Data shown:

=======

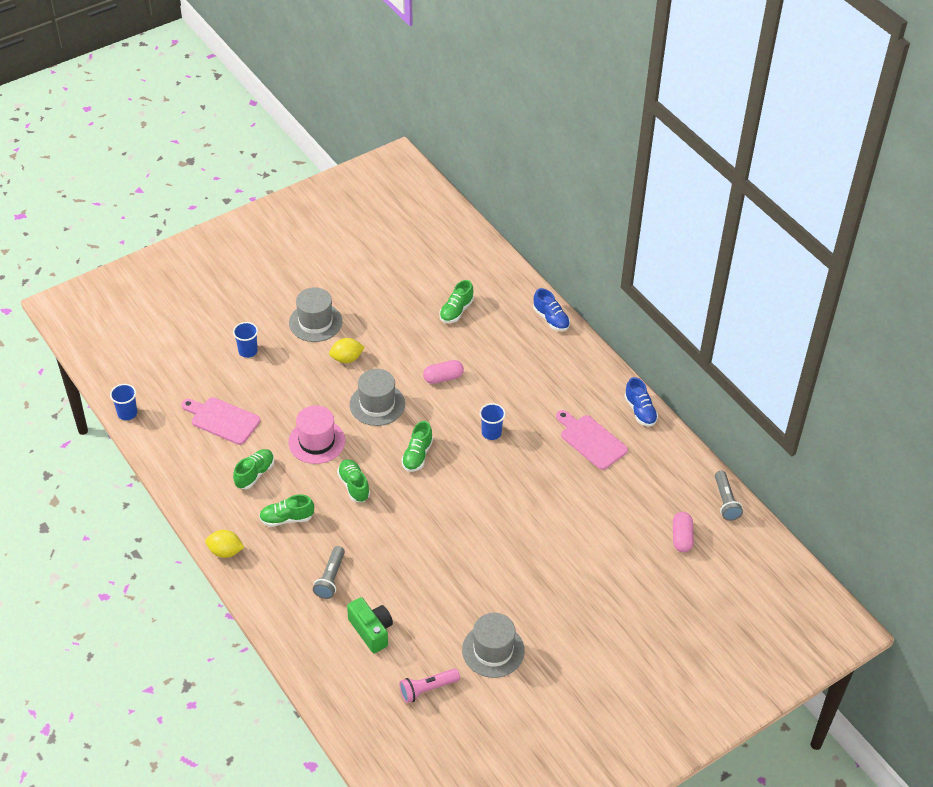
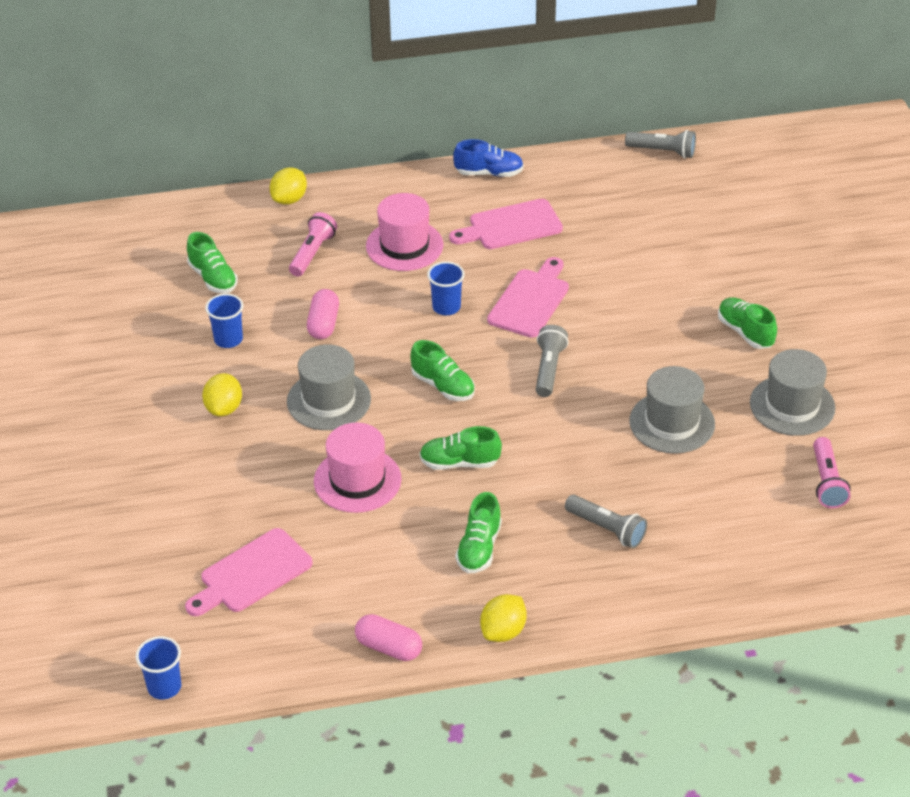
camera: 65 degrees left, 5 degrees down
(248, 351) = (134, 511): blue cup -> blue cup (228, 339)
(255, 474) = (378, 563): green shoe -> green shoe (745, 332)
(315, 322) = (131, 422): grey hat -> grey hat (672, 423)
(371, 630) = (712, 511): green camera -> none
(460, 504) = (549, 369): none -> grey flashlight
(505, 349) = (312, 253): none -> pink flashlight
(521, 474) = (530, 300): none -> pink cutting board
(539, 392) = (404, 245): none -> pink hat
(551, 319) = (289, 199): blue shoe -> yellow lemon
(681, 537) = (697, 200): pink capsule -> pink capsule (389, 647)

=======

What you will do: Which lines of the data include the word "pink"? Copy each one.

Output:
(505, 349) = (312, 253): none -> pink flashlight
(521, 474) = (530, 300): none -> pink cutting board
(539, 392) = (404, 245): none -> pink hat
(681, 537) = (697, 200): pink capsule -> pink capsule (389, 647)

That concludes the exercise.